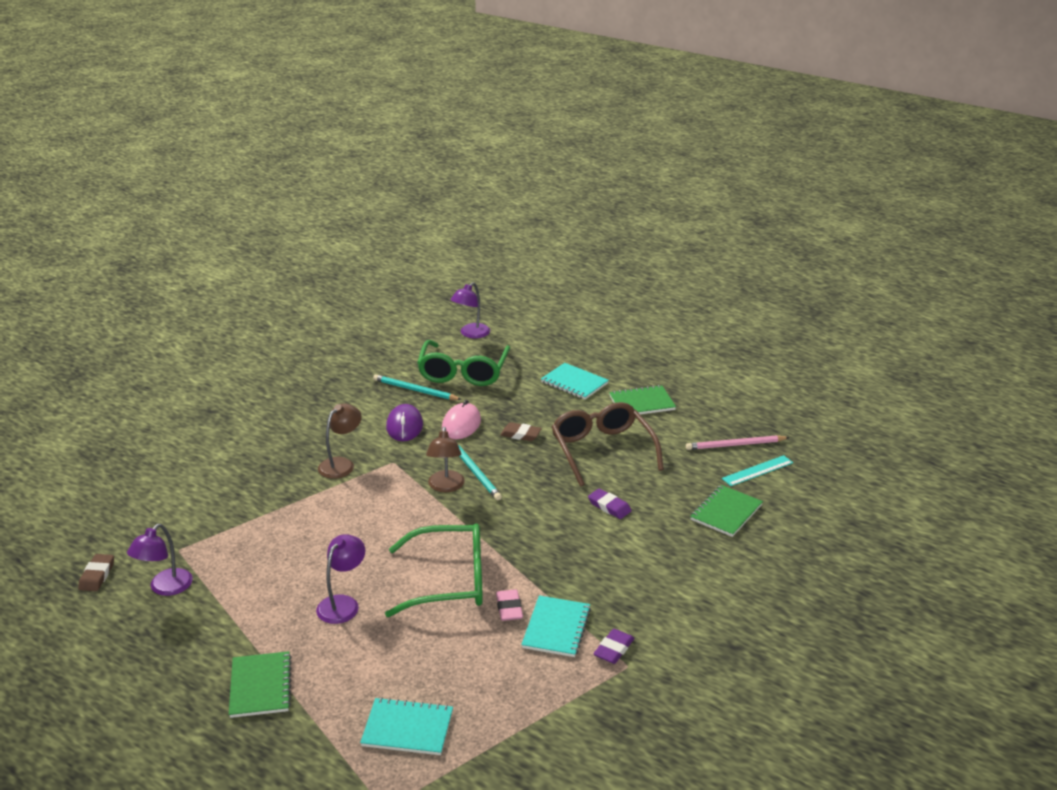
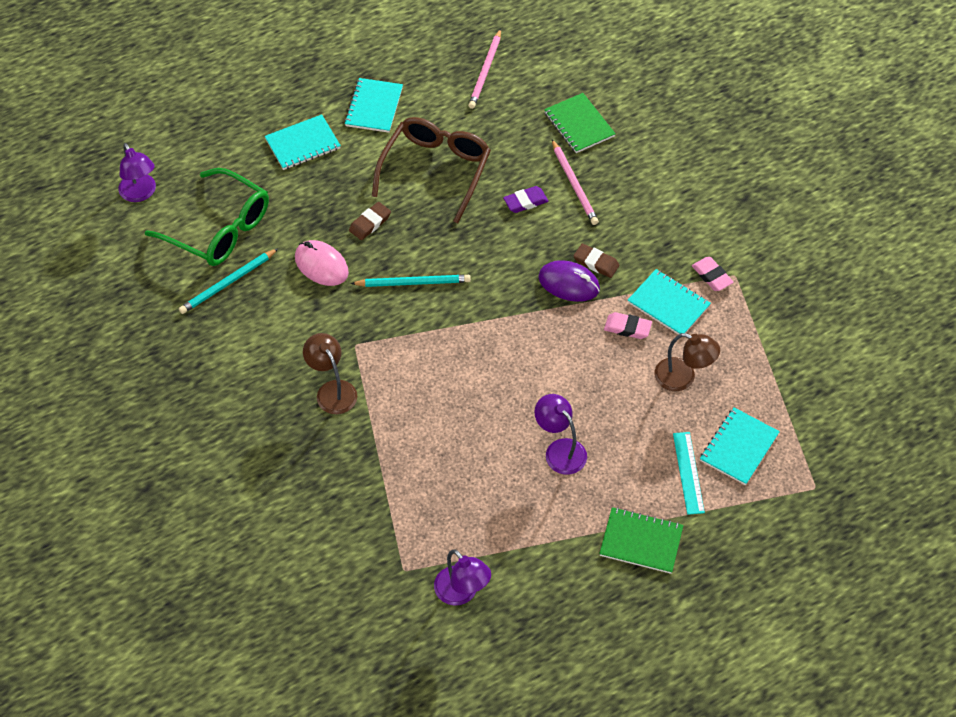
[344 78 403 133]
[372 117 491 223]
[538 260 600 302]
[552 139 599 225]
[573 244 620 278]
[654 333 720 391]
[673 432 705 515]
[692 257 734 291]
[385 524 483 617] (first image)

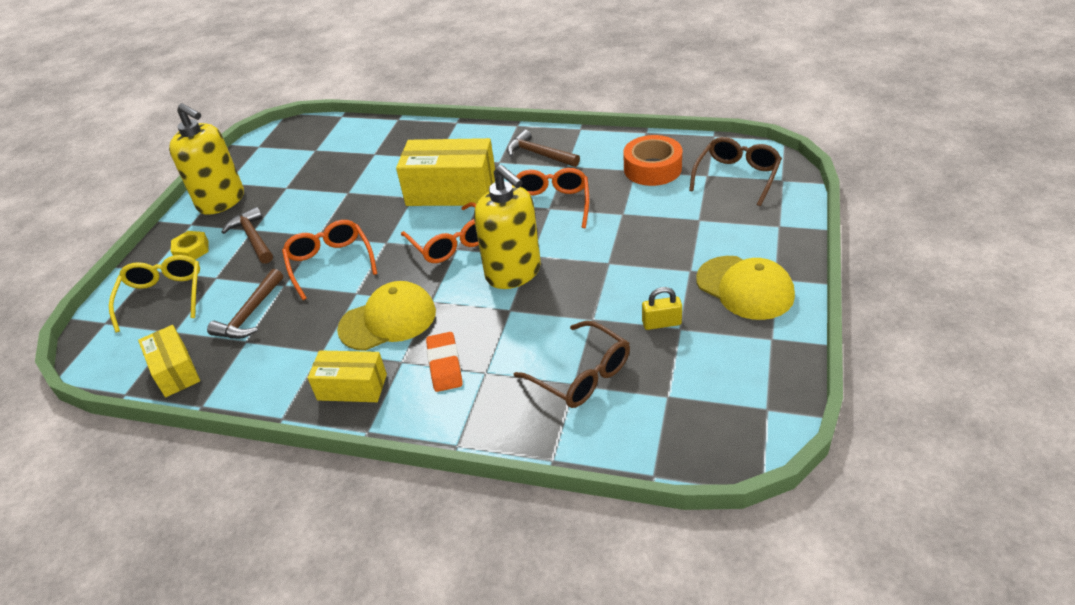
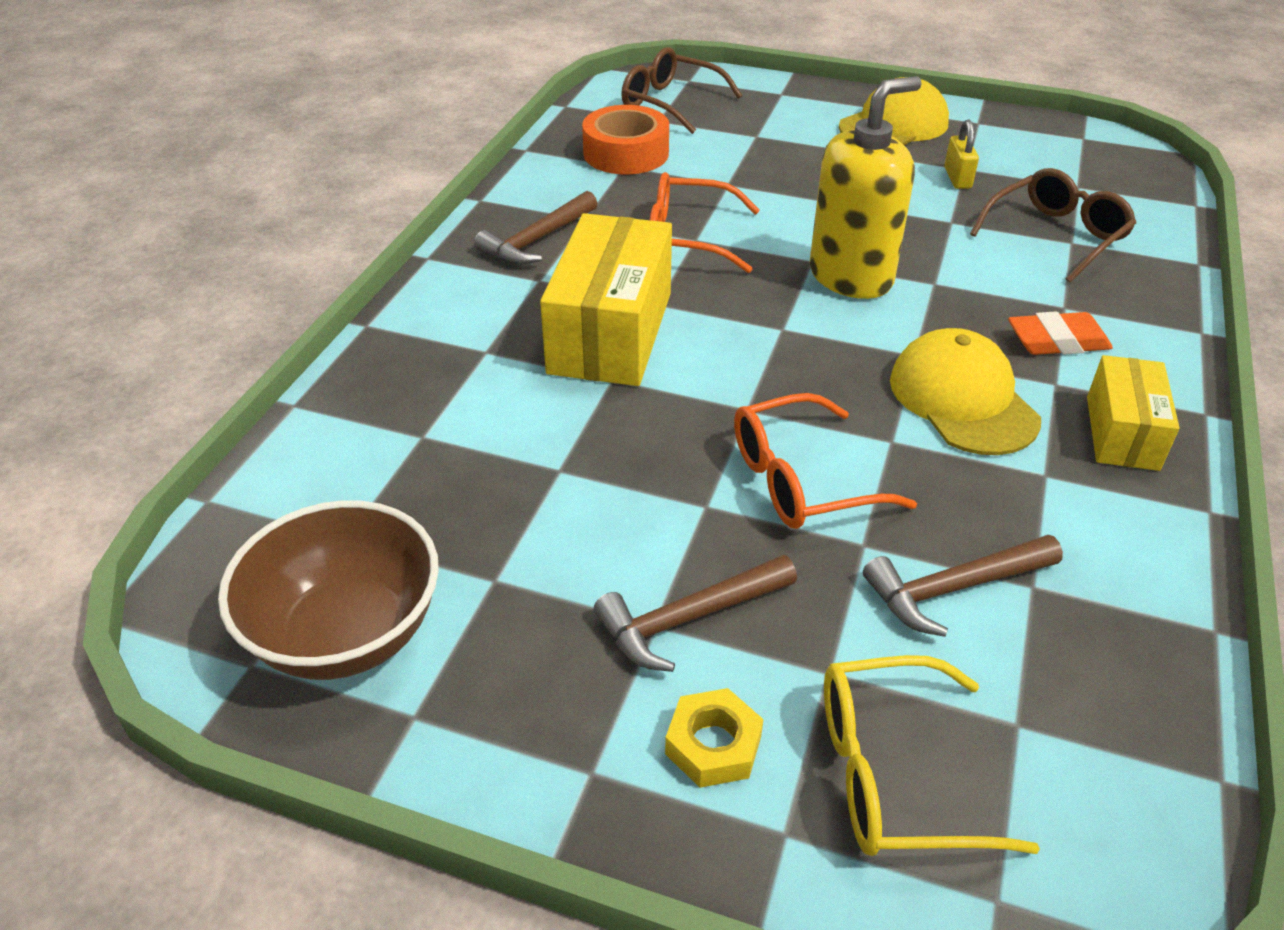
[218 500 439 680]
[863 535 1063 637]
[138 325 200 397] (first image)
[169 103 244 215] (first image)
[401 202 479 263] (first image)

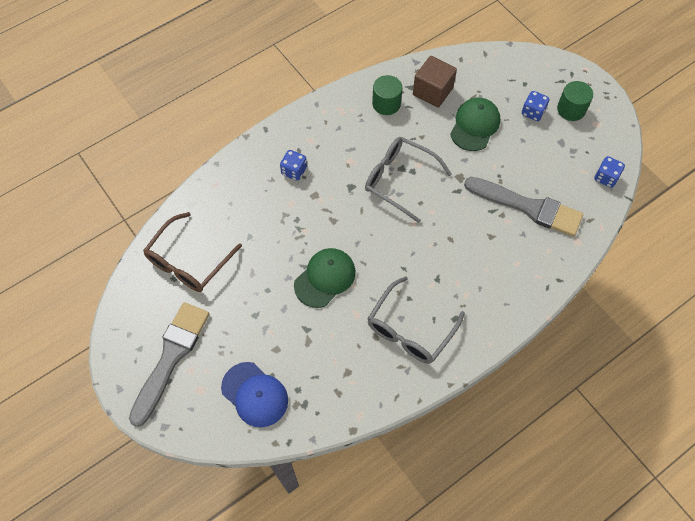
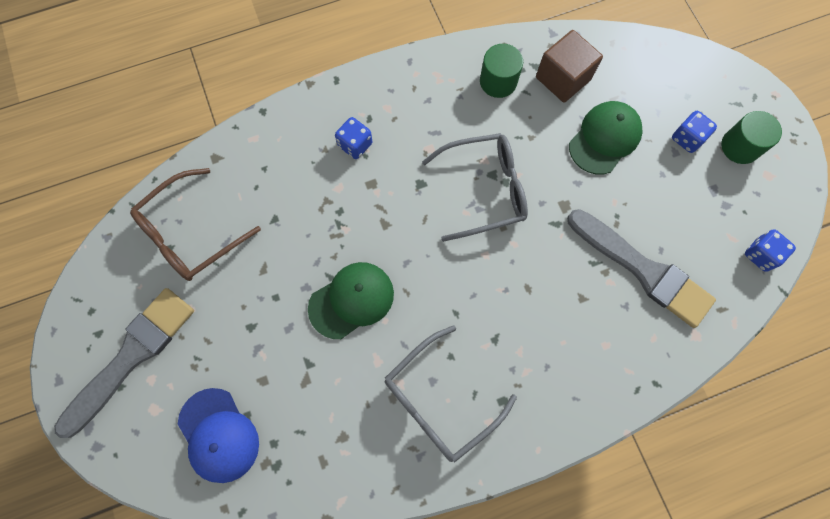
[422 133 528 242]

WORK ORDER -
What is needed is an exact copy of the entries above, with no images in it.

ANSWER BOX -
[344 78 403 133]
[372 117 491 223]
[538 260 600 302]
[552 139 599 225]
[573 244 620 278]
[654 333 720 391]
[673 432 705 515]
[692 257 734 291]
[385 524 483 617] (first image)

[218 500 439 680]
[863 535 1063 637]
[138 325 200 397] (first image)
[169 103 244 215] (first image)
[401 202 479 263] (first image)

[422 133 528 242]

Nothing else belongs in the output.